**RECORDED INFORMATION:**

::::::::::

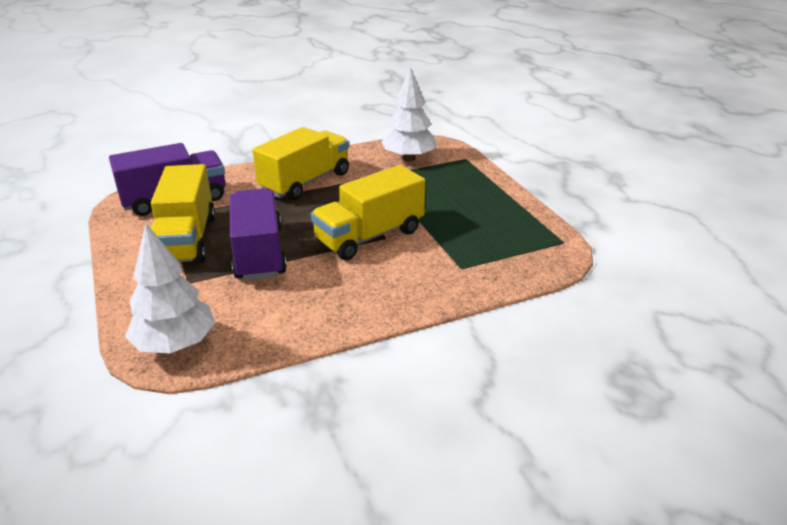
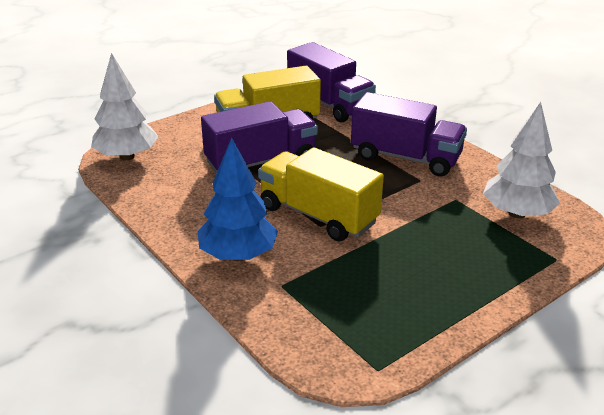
camera: 75 degrees right, 0 degrees up
(305, 182) = (405, 158): yellow truck -> purple truck
(411, 284) = (238, 255): none -> blue tree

::::::::::

**THE TASK:** Everything in the data except the pictures must be transcribed exactly.

**OUTPUT OF THE EXERCISE:**
camera: 75 degrees right, 0 degrees up
(305, 182) = (405, 158): yellow truck -> purple truck
(411, 284) = (238, 255): none -> blue tree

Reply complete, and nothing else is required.